(Stored items from a collection)
= = = = = = =

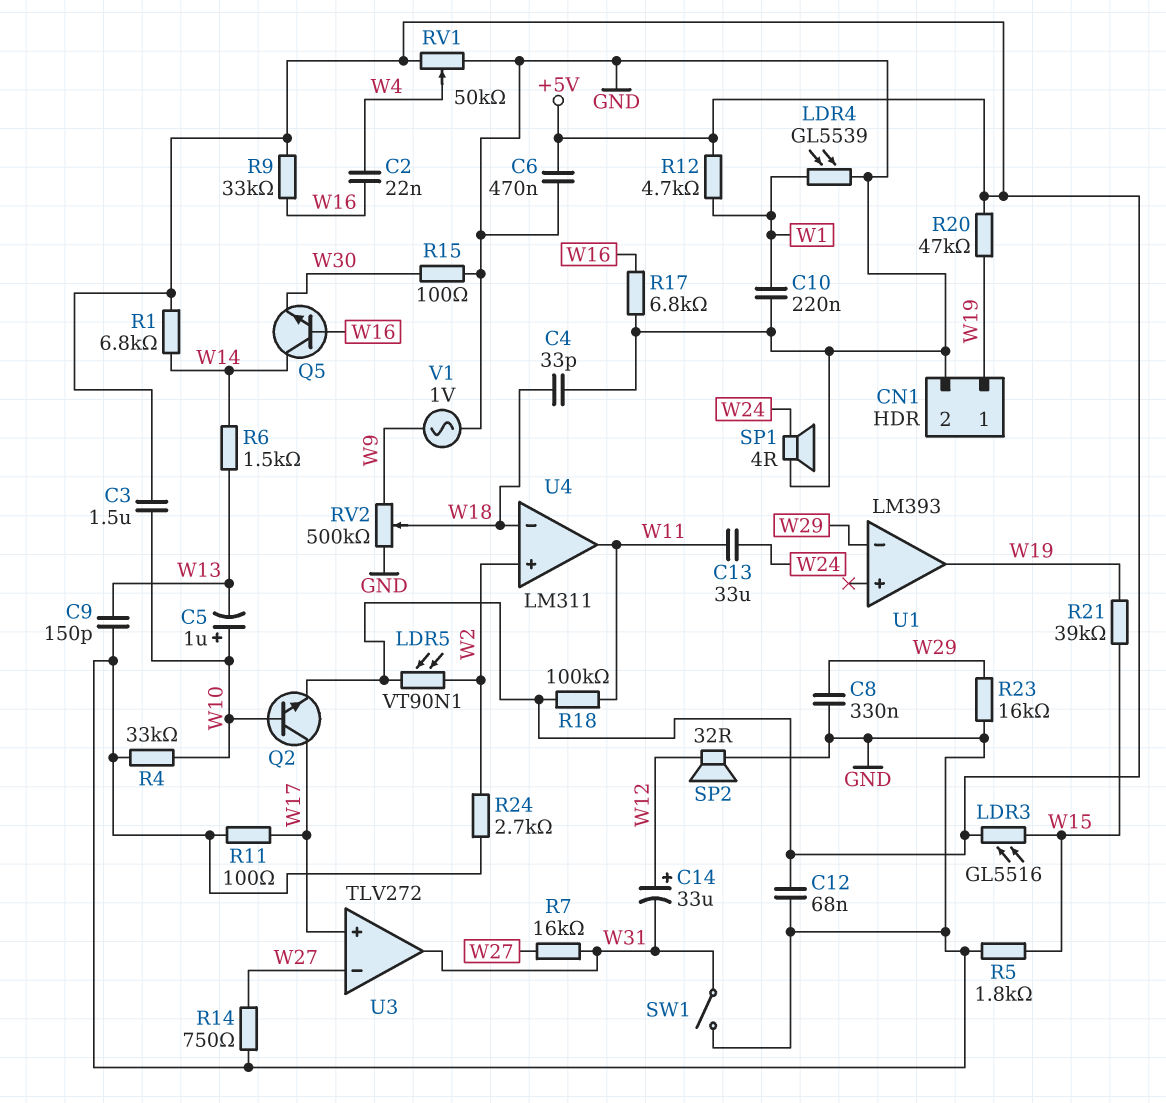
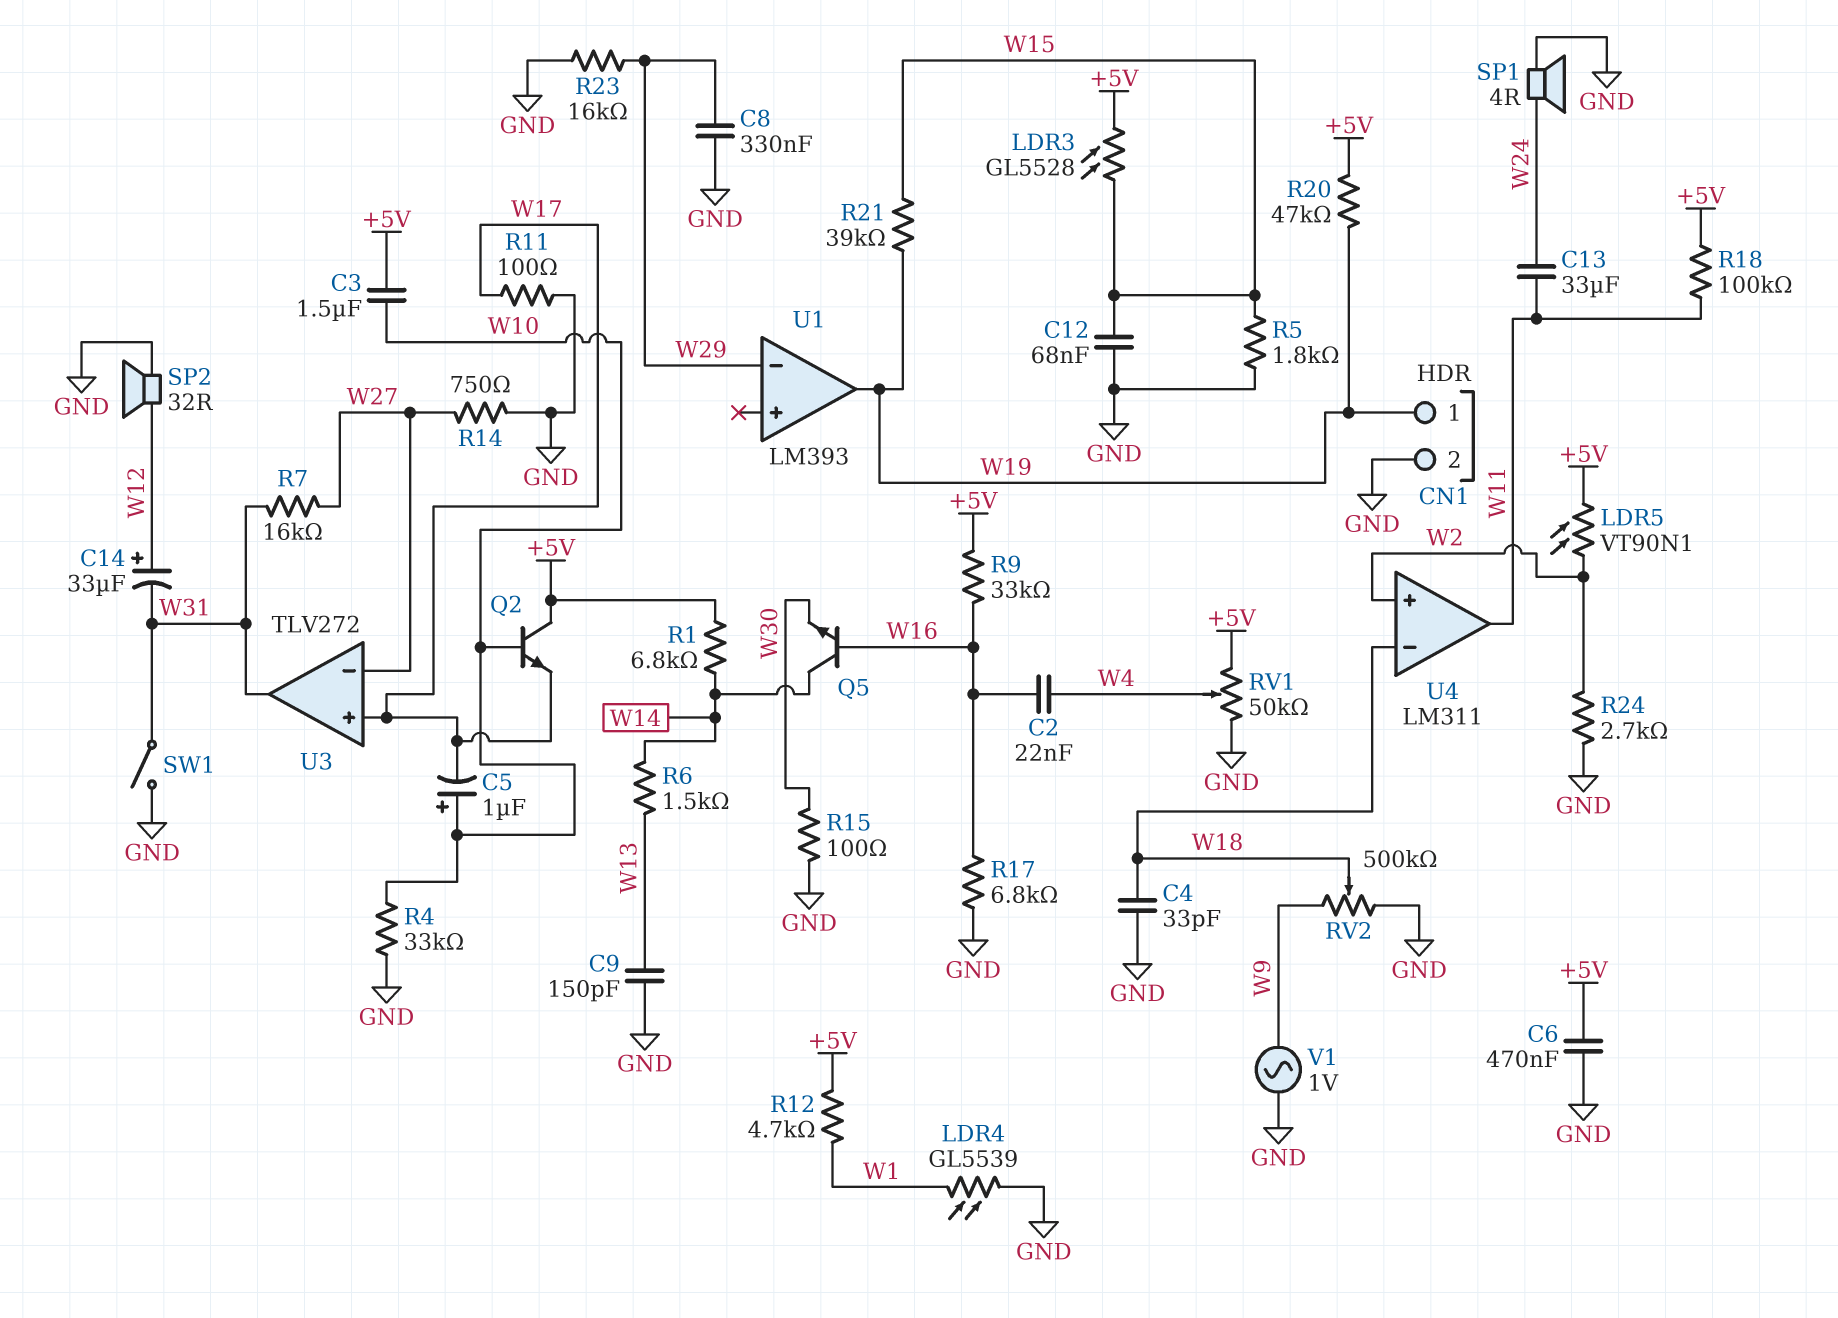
C5: 1uF (plus W10, minus W13) -> 1uF (plus W10, minus W17)
C10: 220nF (GND, W1) -> none
C12: 68nF (+5V, GND) -> 68nF (GND, W15)
LDR3: GL5516 (+5V, W15) -> GL5528 (+5V, W15)
Q2: NPN (B W10, C W17, E +5V) -> NPN (B W10, C +5V, E W17)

= = = = = = =

EXERCISE OBJECTIVE
Write out only what runs from the line holding "C10: 220nF (GND, W1) -> none" through the last line of the records, exactly as shown.

RESPONSE TO THE TASK
C10: 220nF (GND, W1) -> none
C12: 68nF (+5V, GND) -> 68nF (GND, W15)
LDR3: GL5516 (+5V, W15) -> GL5528 (+5V, W15)
Q2: NPN (B W10, C W17, E +5V) -> NPN (B W10, C +5V, E W17)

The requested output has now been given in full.